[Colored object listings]
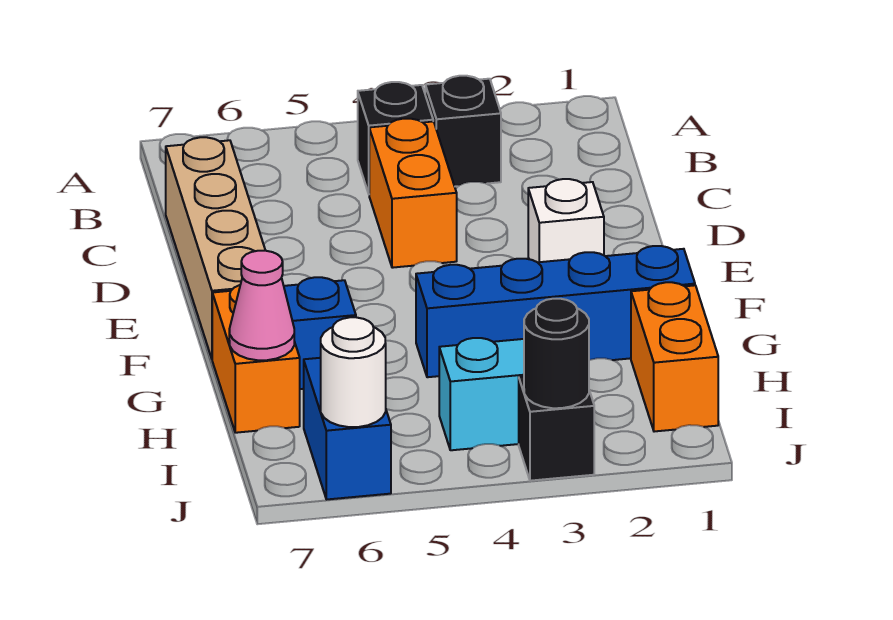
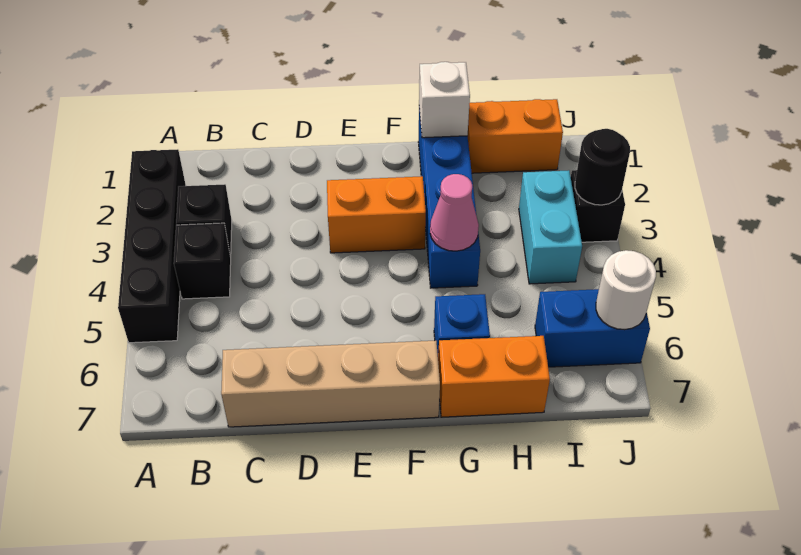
none -> black brick A2:A5 level 1
orange brick C4:D4 level 1 -> orange brick E3:F3 level 1
white brick E2 level 1 -> white brick G1 level 2
pink cone H7 level 2 -> pink cone G4 level 2

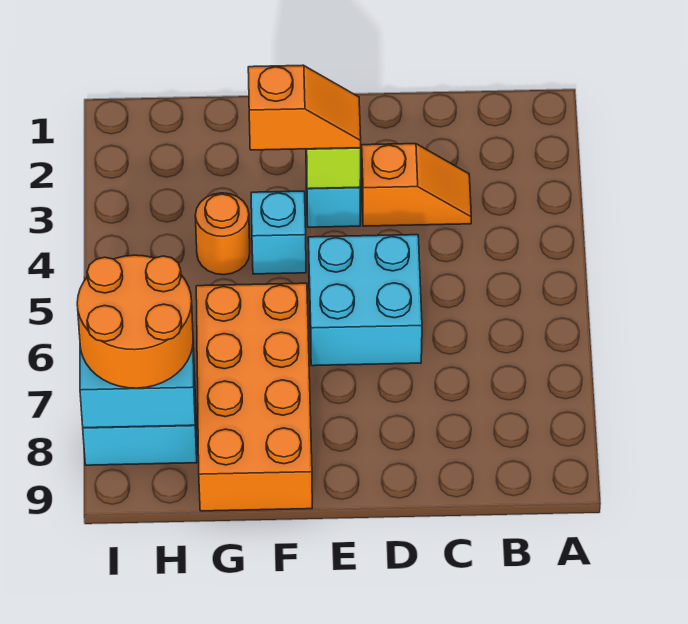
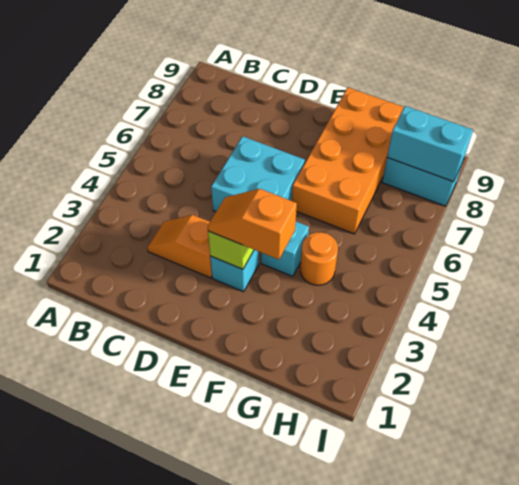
orange round brick H7:I8 level 3 -> none

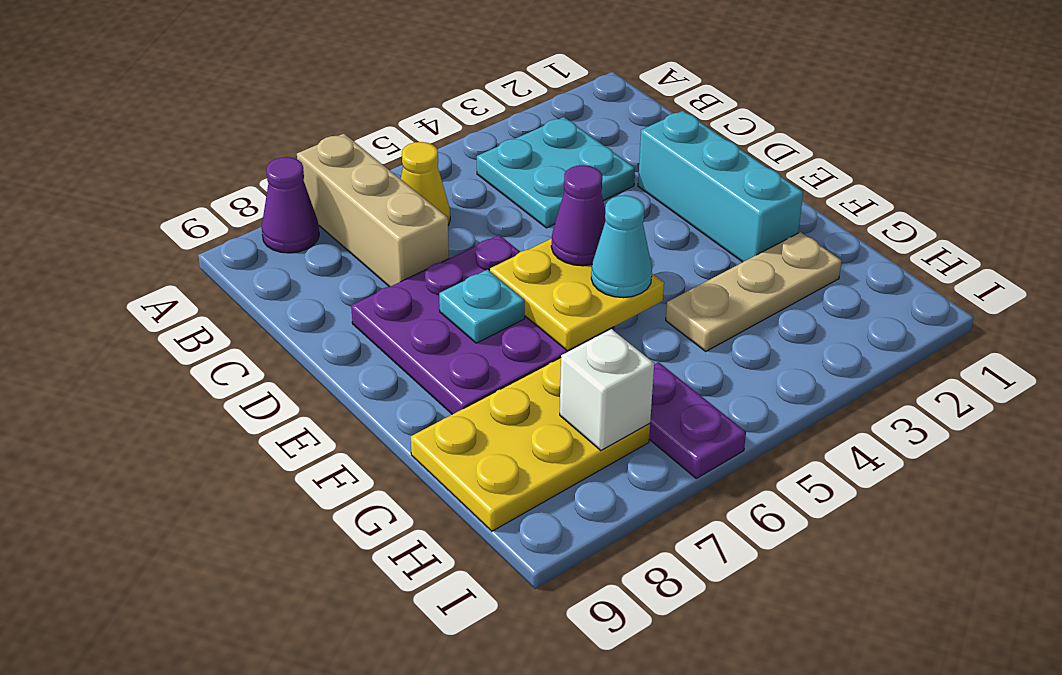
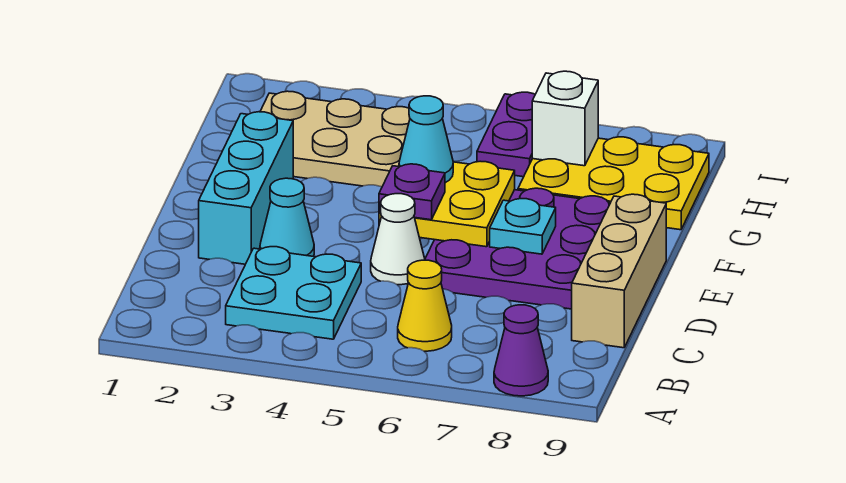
tan brick A7:C7 level 1 -> tan brick C9:E9 level 1
none -> cyan cone D3 level 1
none -> white cone D5 level 1
purple cone E5 level 3 -> purple plate E5 level 3
tan plate G2:G4 level 1 -> tan plate G2:H4 level 1

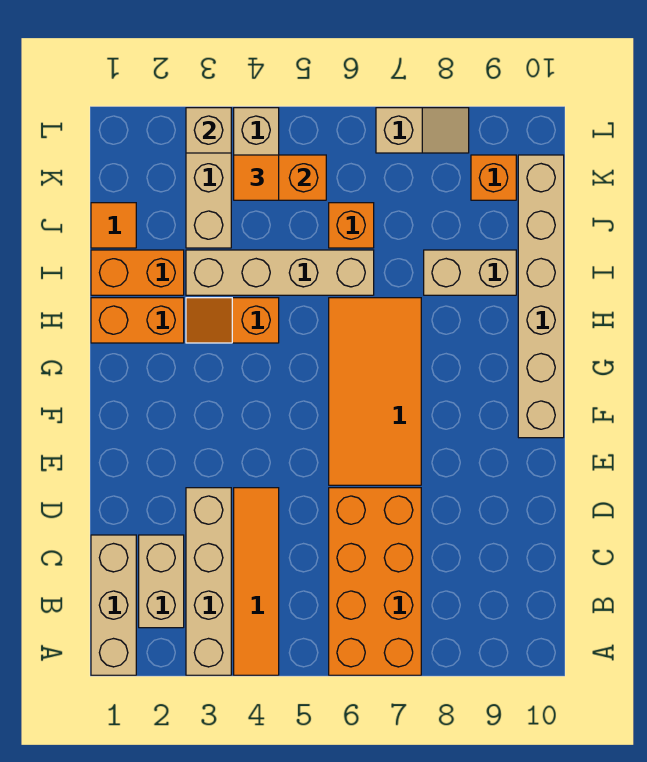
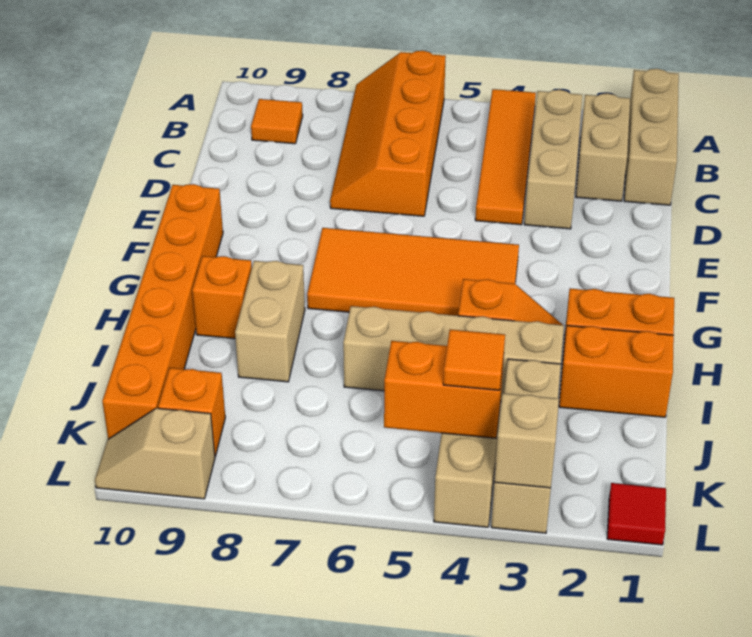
tan brick A3:D3 level 1 -> tan brick B3:D3 level 1
orange brick A6:D7 level 1 -> orange slope A6:D7 level 1 top 6
orange tile E6:H7 level 1 -> orange tile F4:G7 level 1
tan brick F10:K10 level 1 -> orange brick F10:K10 level 1
tan brick I8:I9 level 1 -> tan brick H8:I8 level 1
orange tile J1 level 1 -> orange tile B9 level 1
orange brick J6 level 1 -> orange brick H9 level 1
none -> red tile L1 level 1
tan slope L7:L8 level 1 top 7 -> tan slope L9:L10 level 1 top 9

> _Exercise objective_: Every line from the one with "orange tile J1" through the last line of the records above should be returned exactly, please, and no others.

> _Response area_:
orange tile J1 level 1 -> orange tile B9 level 1
orange brick J6 level 1 -> orange brick H9 level 1
none -> red tile L1 level 1
tan slope L7:L8 level 1 top 7 -> tan slope L9:L10 level 1 top 9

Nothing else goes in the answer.